Task details
If a record holds a picture, drop the picture and copy everything else exactly.

***

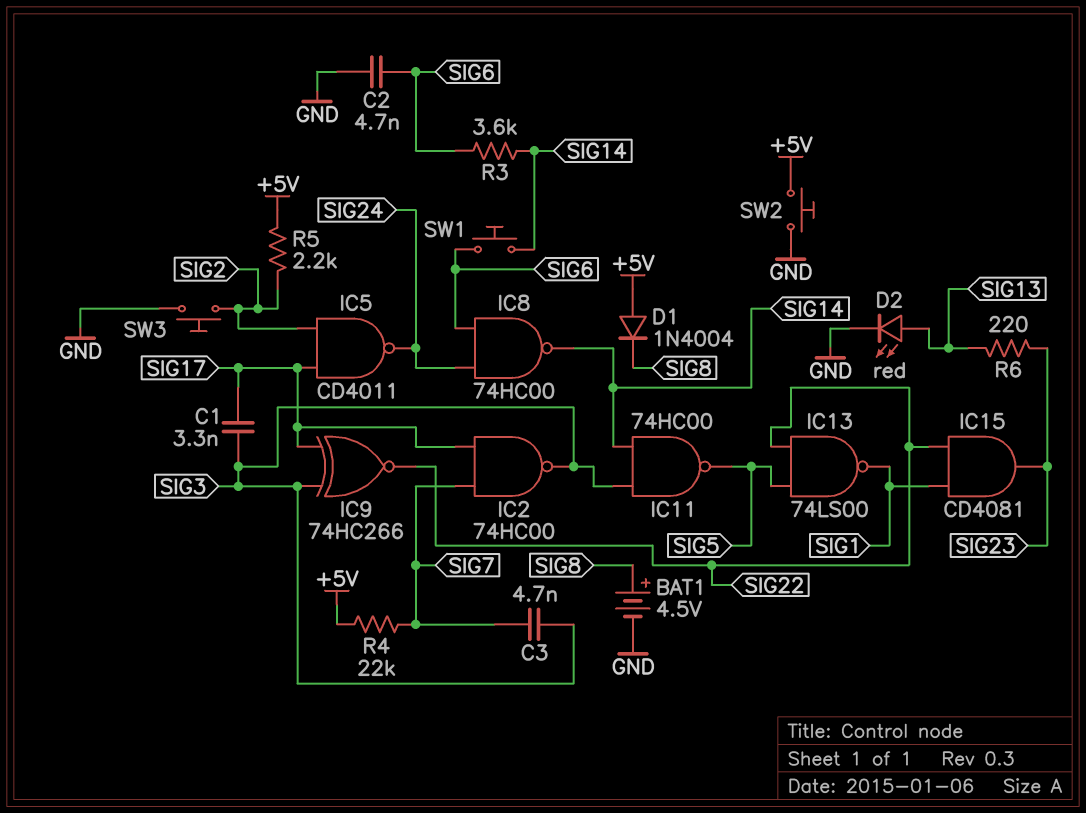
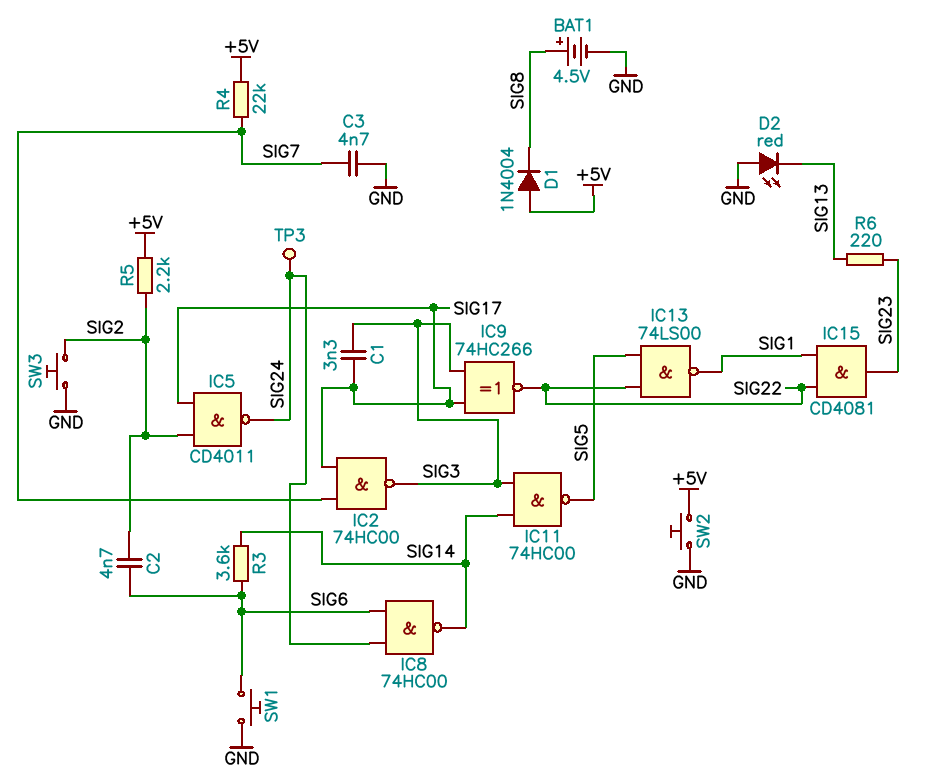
C2: 4.7nF (GND, SIG6) -> 4.7nF (SIG2, SIG6)
C3: 4.7nF (SIG3, SIG7) -> 4.7nF (GND, SIG7)
D2: LED red (A SIG13, K GND) -> LED red (A GND, K SIG13)
SW1: button (SIG6, SIG14) -> button (GND, SIG6)
TP3: none -> test point (SIG24)

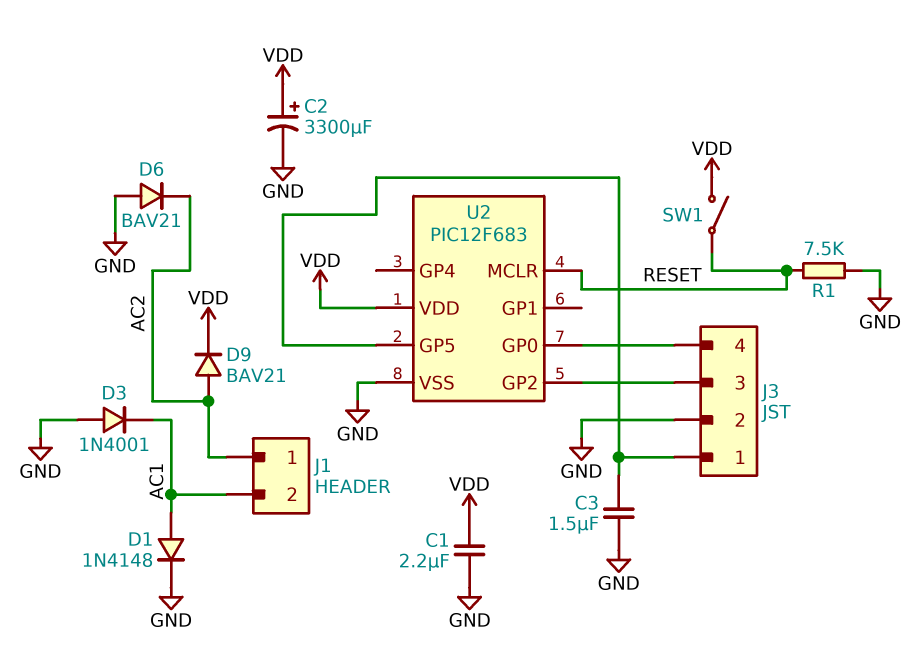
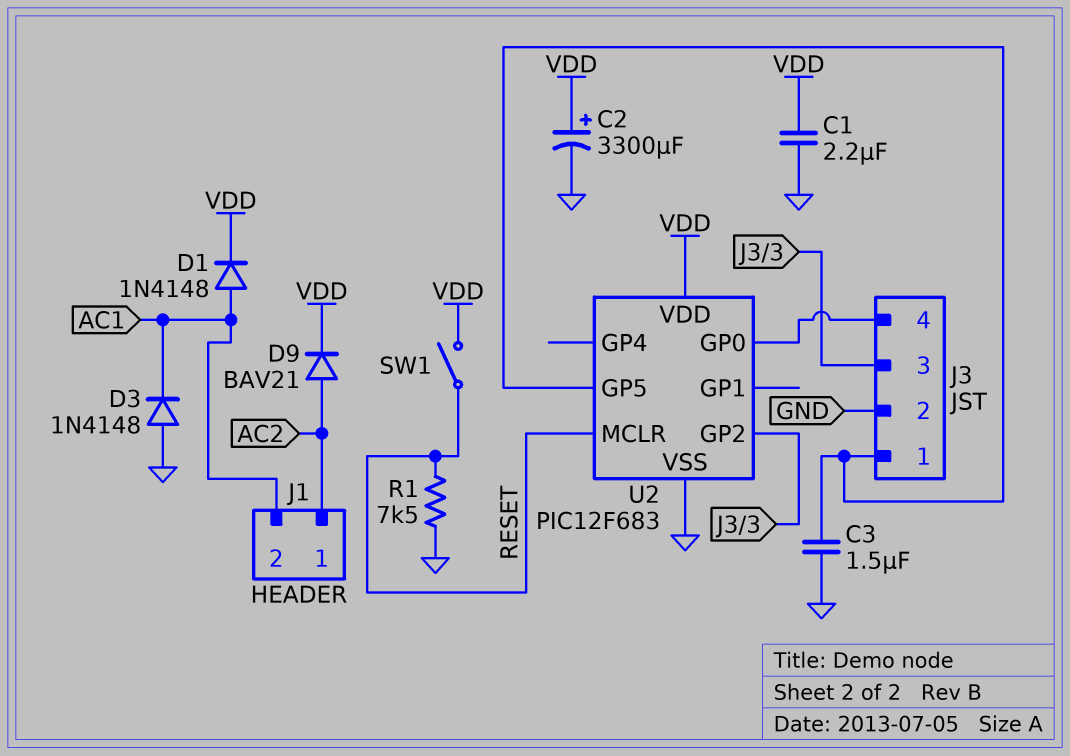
D1: diode 1N4148 (A AC1, K GND) -> diode 1N4148 (A AC1, K VDD)
D3: diode 1N4001 (A GND, K AC1) -> diode 1N4148 (A GND, K AC1)
D6: diode BAV21 (A GND, K AC2) -> none

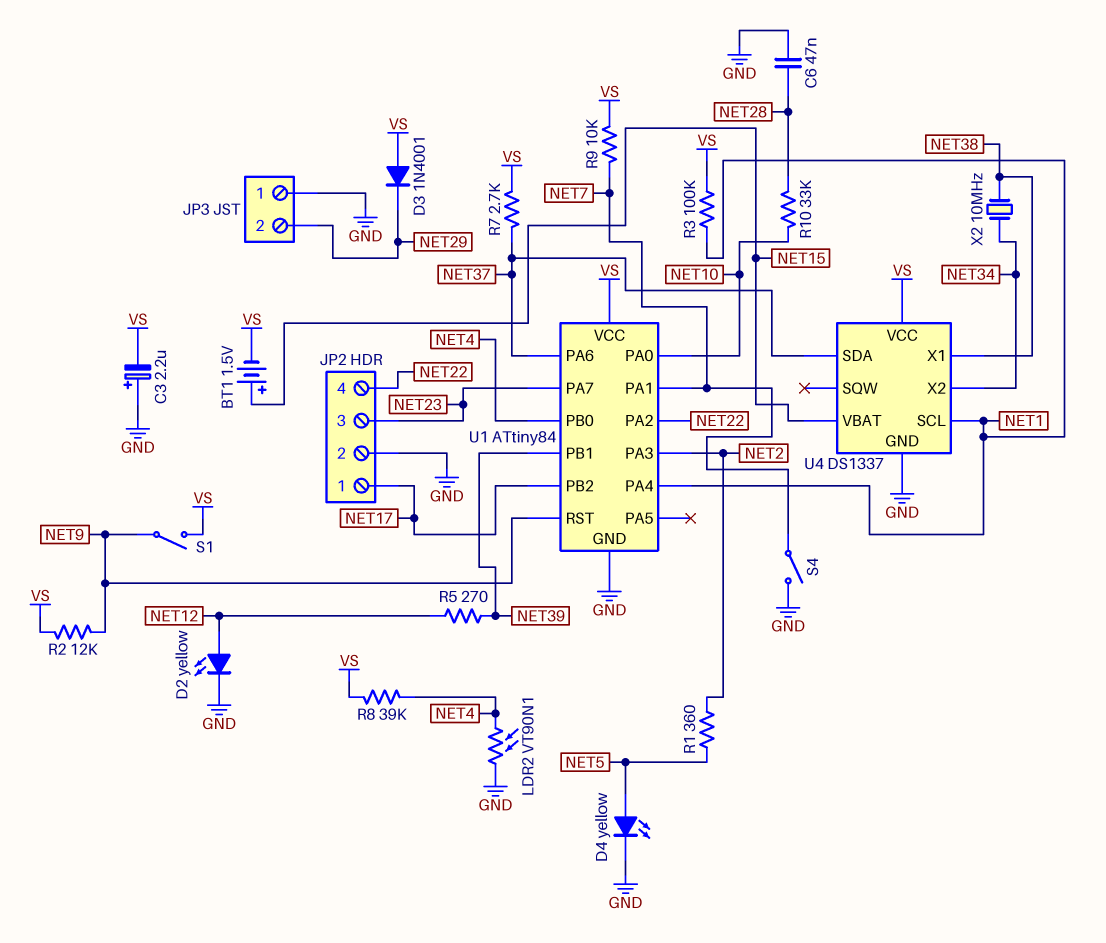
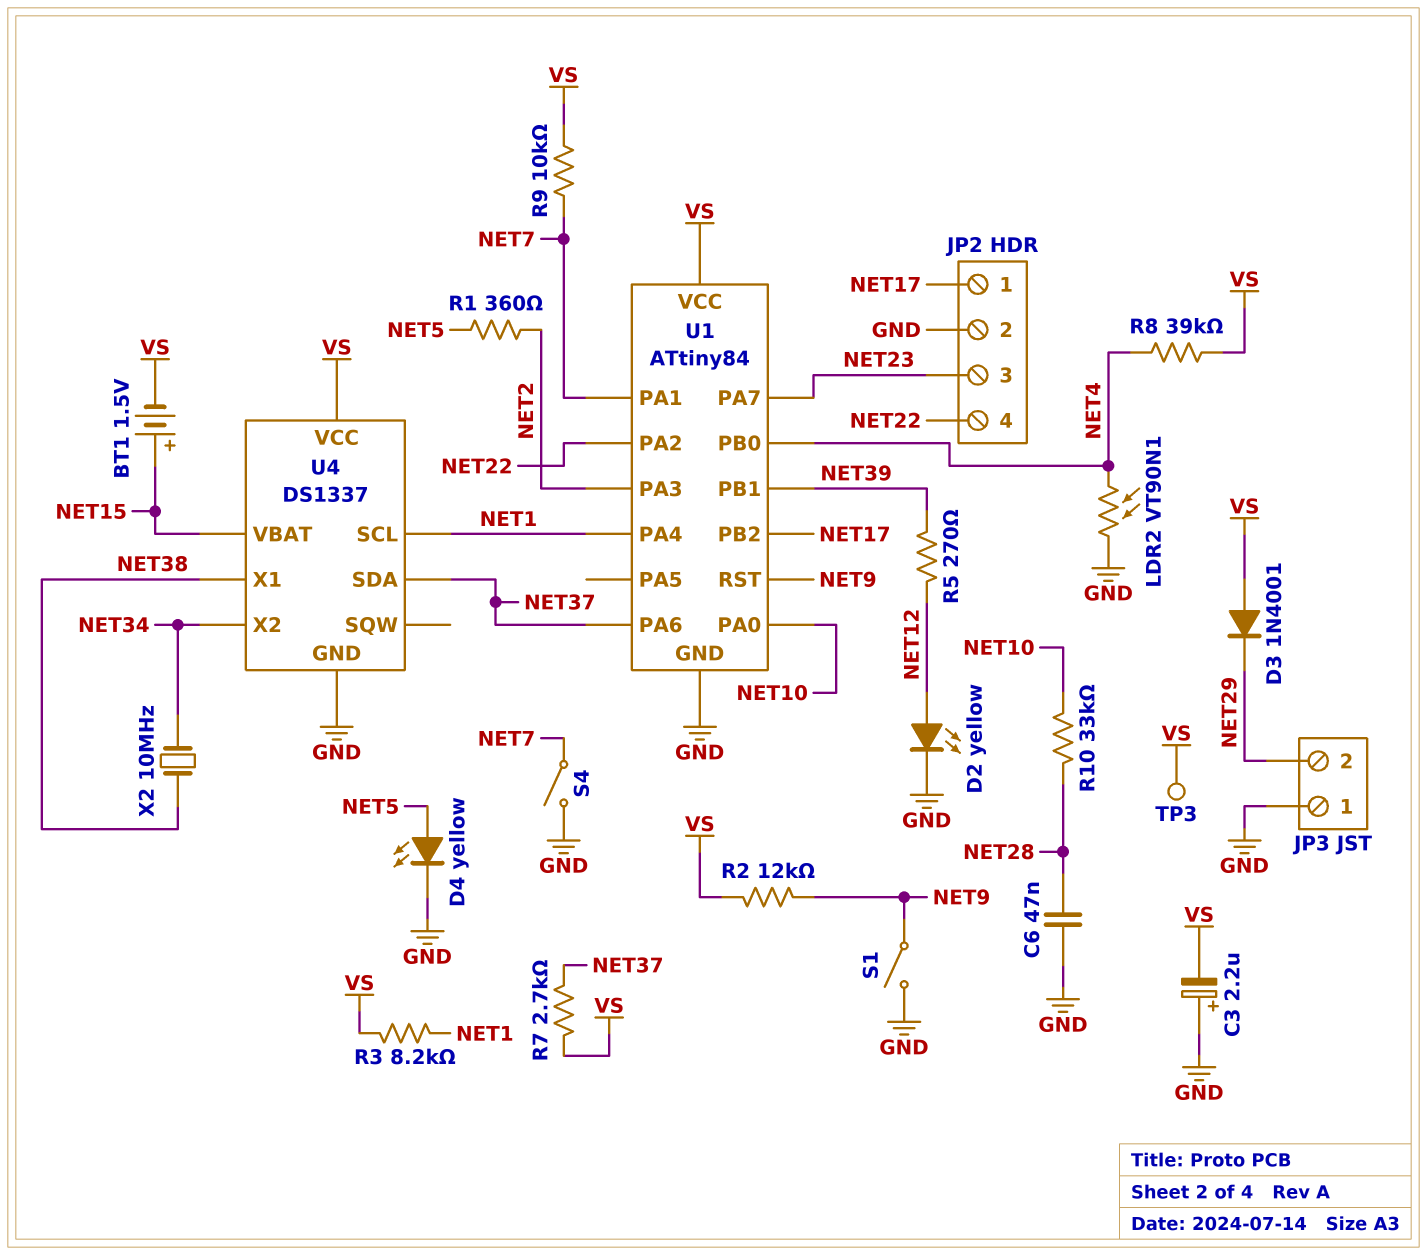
R3: 100k (NET1, VS) -> 8.2k (NET1, VS)
S1: switch (NET9, VS) -> switch (GND, NET9)
TP3: none -> test point (VS)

***

Your solution
C2: 4.7nF (GND, SIG6) -> 4.7nF (SIG2, SIG6)
C3: 4.7nF (SIG3, SIG7) -> 4.7nF (GND, SIG7)
D2: LED red (A SIG13, K GND) -> LED red (A GND, K SIG13)
SW1: button (SIG6, SIG14) -> button (GND, SIG6)
TP3: none -> test point (SIG24)

D1: diode 1N4148 (A AC1, K GND) -> diode 1N4148 (A AC1, K VDD)
D3: diode 1N4001 (A GND, K AC1) -> diode 1N4148 (A GND, K AC1)
D6: diode BAV21 (A GND, K AC2) -> none

R3: 100k (NET1, VS) -> 8.2k (NET1, VS)
S1: switch (NET9, VS) -> switch (GND, NET9)
TP3: none -> test point (VS)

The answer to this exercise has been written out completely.